-- Start of Record excerpts --

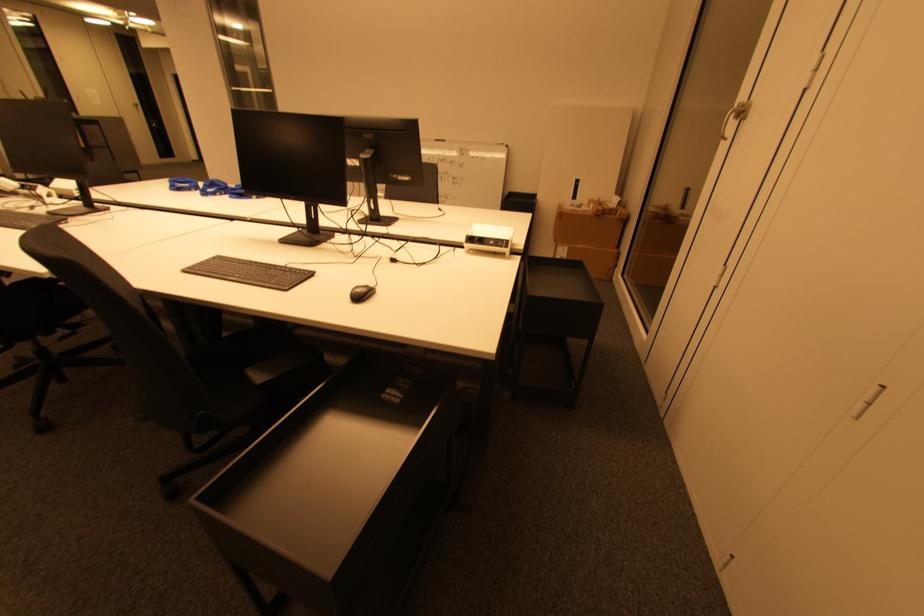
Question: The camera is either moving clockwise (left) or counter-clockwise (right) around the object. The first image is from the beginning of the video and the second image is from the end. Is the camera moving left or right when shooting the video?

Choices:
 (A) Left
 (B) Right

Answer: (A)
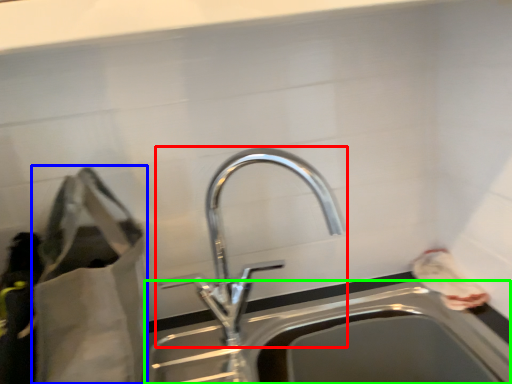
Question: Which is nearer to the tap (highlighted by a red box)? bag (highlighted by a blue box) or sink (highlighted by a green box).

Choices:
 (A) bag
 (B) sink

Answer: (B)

-- End of Record excerpts --

Copy everything from the line containing "Question: Which is" down to the end of the items, keeping each line exactly as it appears.

Written answer:
Question: Which is nearer to the tap (highlighted by a red box)? bag (highlighted by a blue box) or sink (highlighted by a green box).

Choices:
 (A) bag
 (B) sink

Answer: (B)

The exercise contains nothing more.